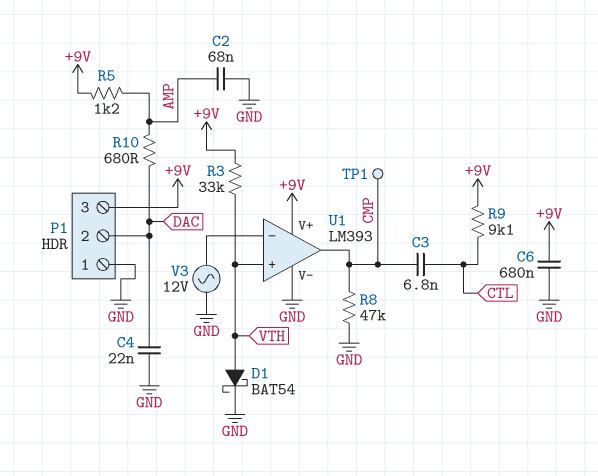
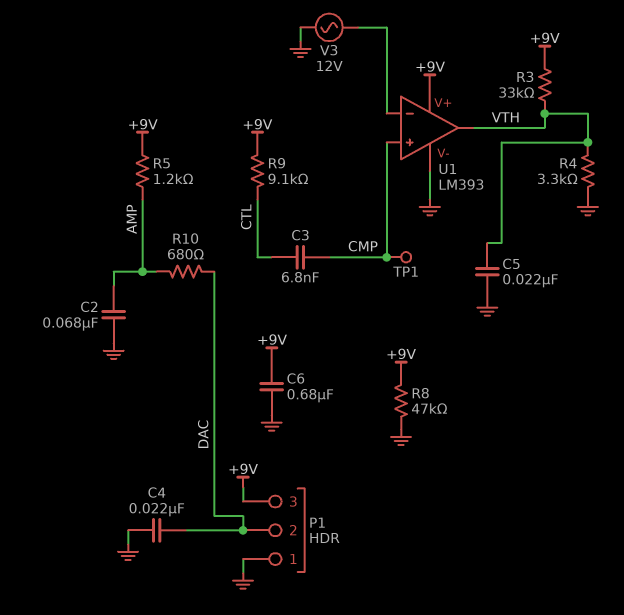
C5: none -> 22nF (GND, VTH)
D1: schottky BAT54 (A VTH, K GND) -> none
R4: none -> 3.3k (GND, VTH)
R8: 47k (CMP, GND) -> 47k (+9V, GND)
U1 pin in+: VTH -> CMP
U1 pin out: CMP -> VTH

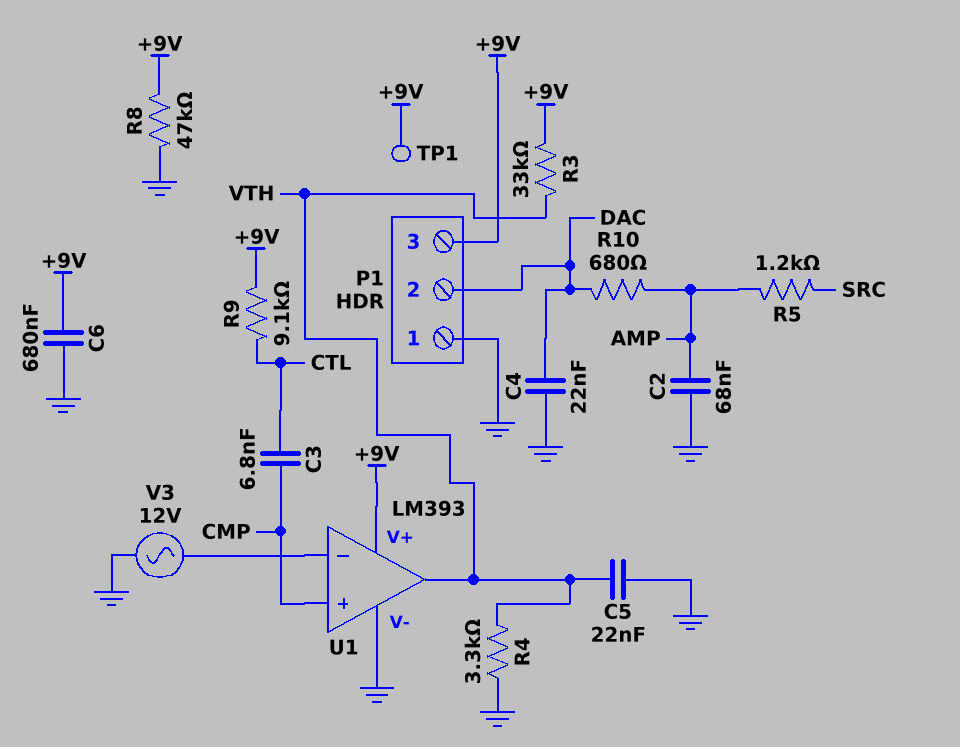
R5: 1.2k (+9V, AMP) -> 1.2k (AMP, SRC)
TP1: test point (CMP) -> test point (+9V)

* * *

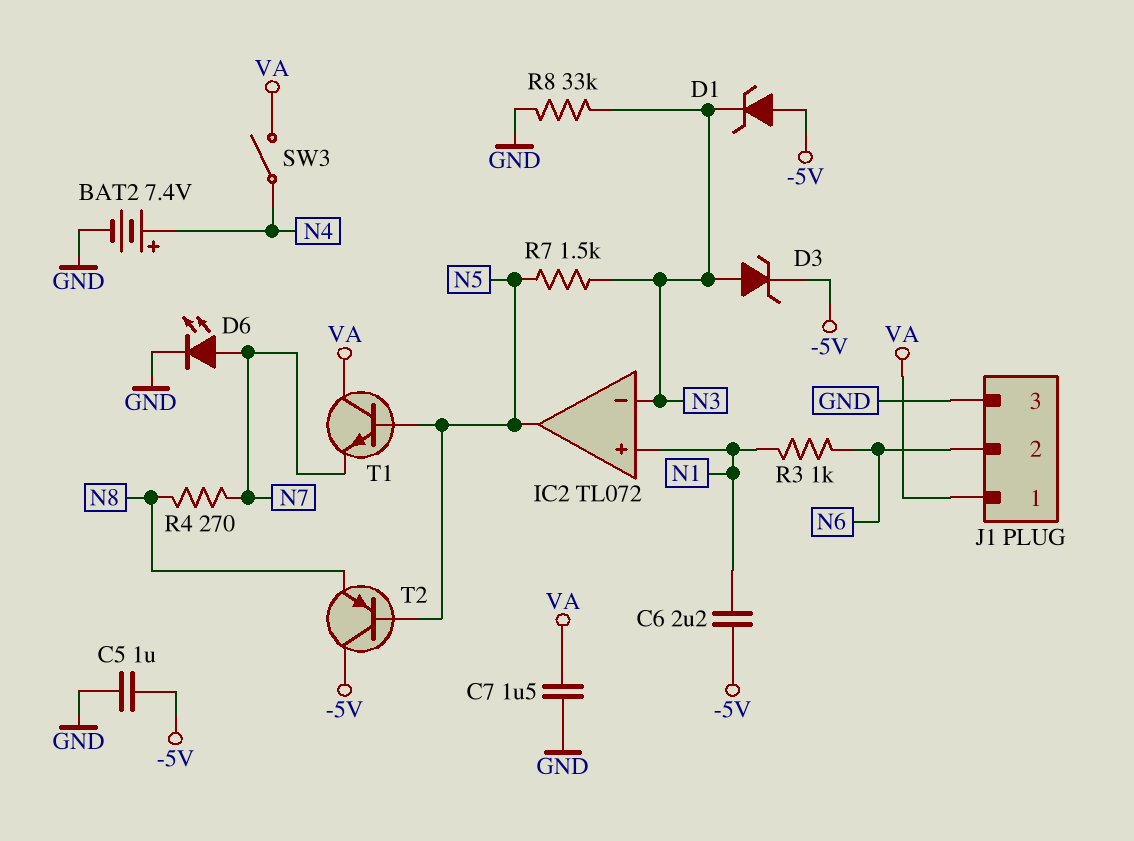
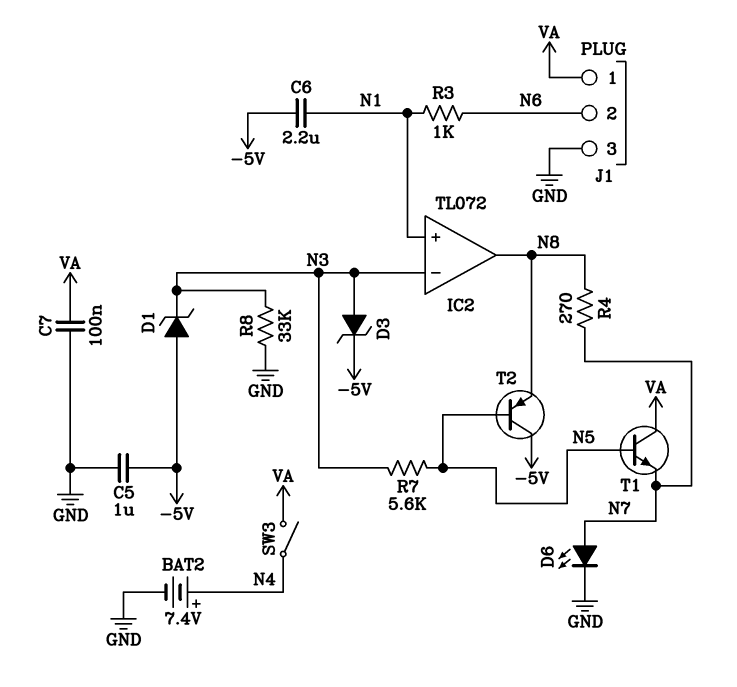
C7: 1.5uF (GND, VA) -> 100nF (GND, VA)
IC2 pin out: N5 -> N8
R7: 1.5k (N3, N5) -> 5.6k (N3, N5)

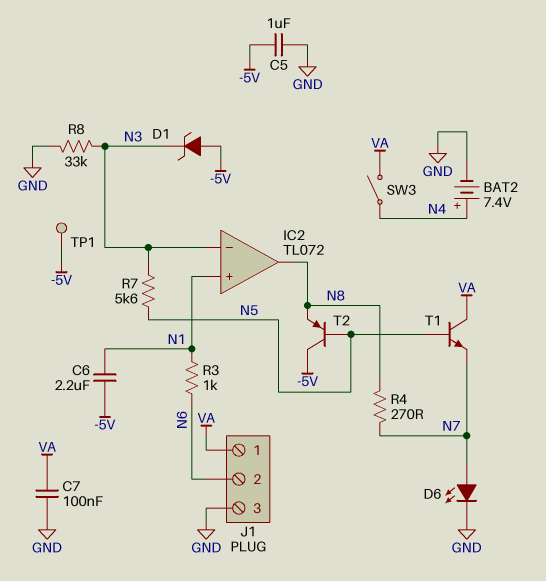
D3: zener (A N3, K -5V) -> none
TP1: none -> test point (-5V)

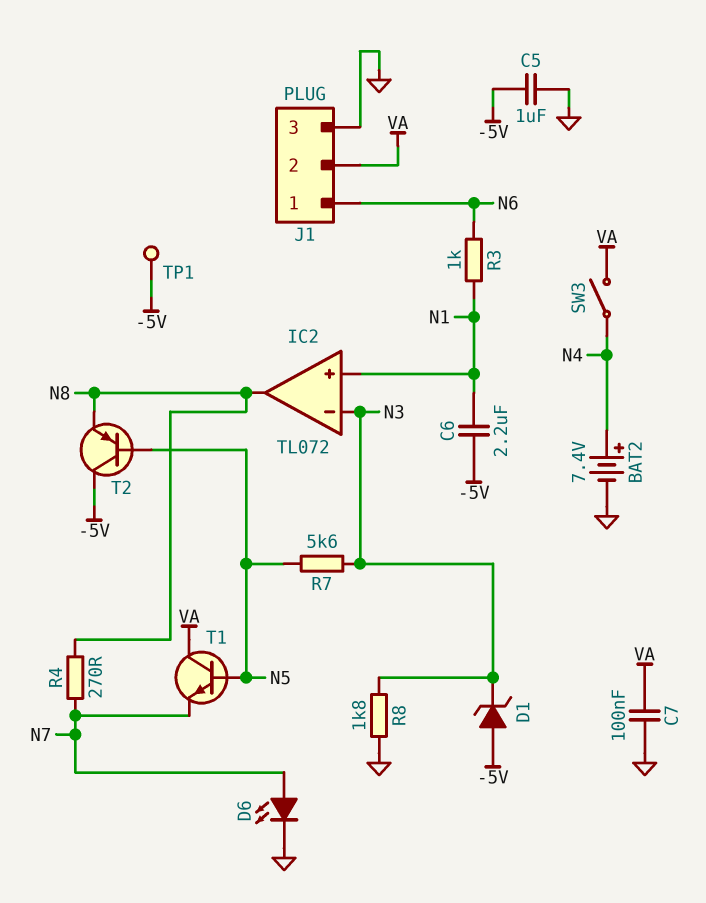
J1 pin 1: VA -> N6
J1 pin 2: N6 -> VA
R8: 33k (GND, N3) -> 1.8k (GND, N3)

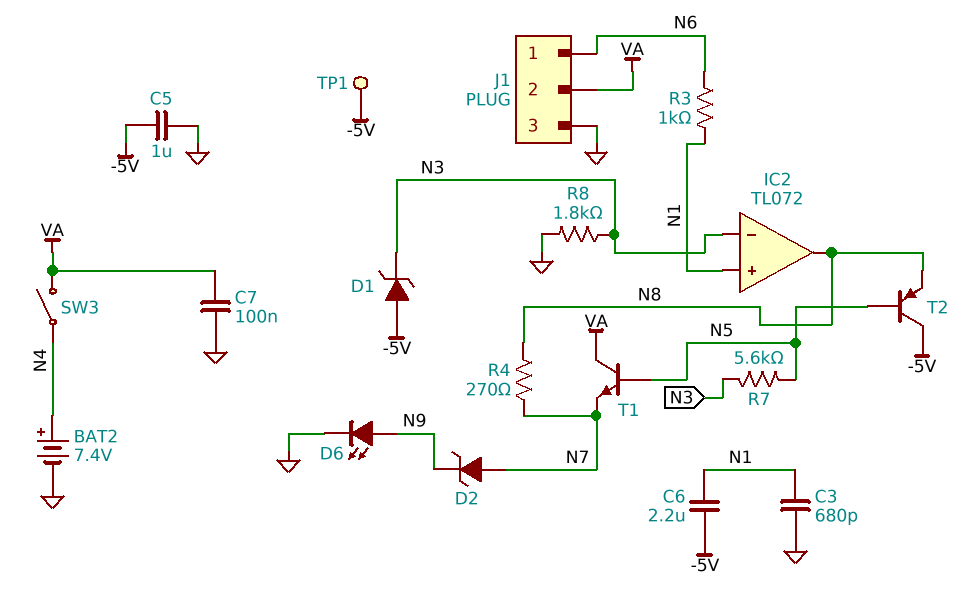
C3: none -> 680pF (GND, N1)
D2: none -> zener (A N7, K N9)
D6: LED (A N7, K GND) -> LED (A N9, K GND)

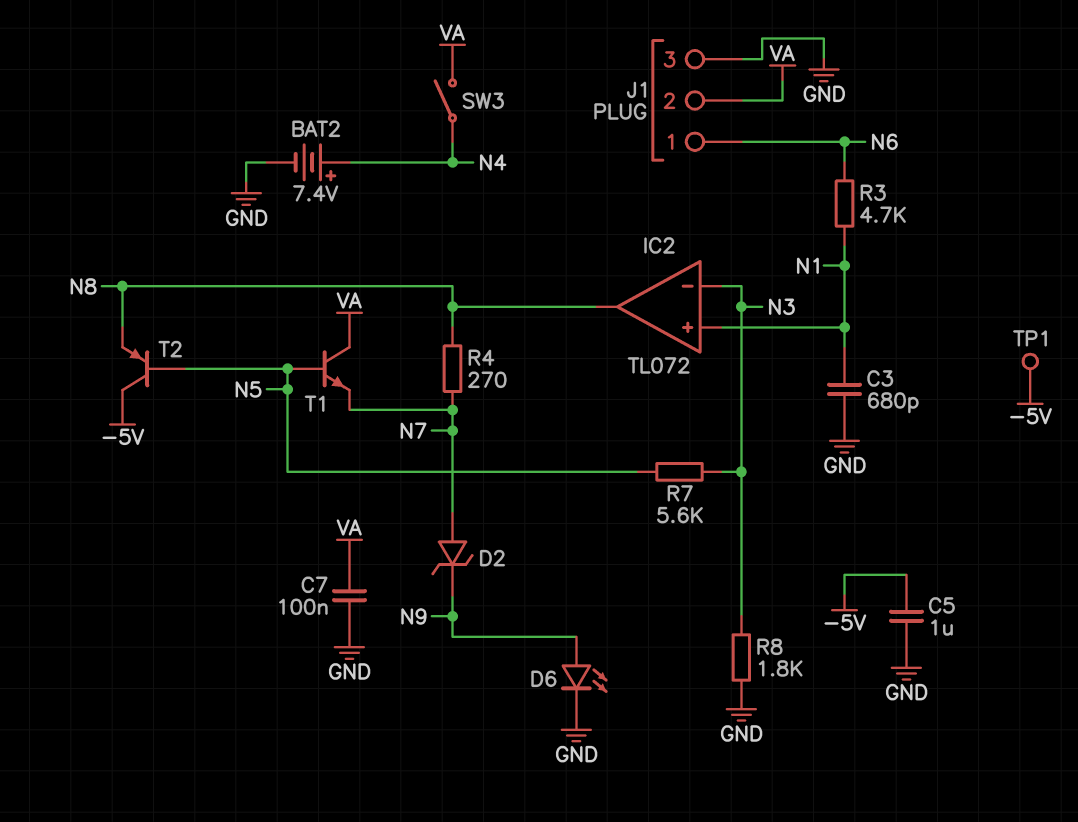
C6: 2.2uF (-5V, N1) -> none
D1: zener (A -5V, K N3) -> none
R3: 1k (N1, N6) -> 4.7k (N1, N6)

» **The task**: Would you give again, exactly, the lines in the data above that run from the line containing "D6: LED (A N7, K GND) -> LED (A N9, K GND)" to the line containing "R3: 1k (N1, N6) -> 4.7k (N1, N6)"? Include both ends and no pictures.

» **Task result**:
D6: LED (A N7, K GND) -> LED (A N9, K GND)

C6: 2.2uF (-5V, N1) -> none
D1: zener (A -5V, K N3) -> none
R3: 1k (N1, N6) -> 4.7k (N1, N6)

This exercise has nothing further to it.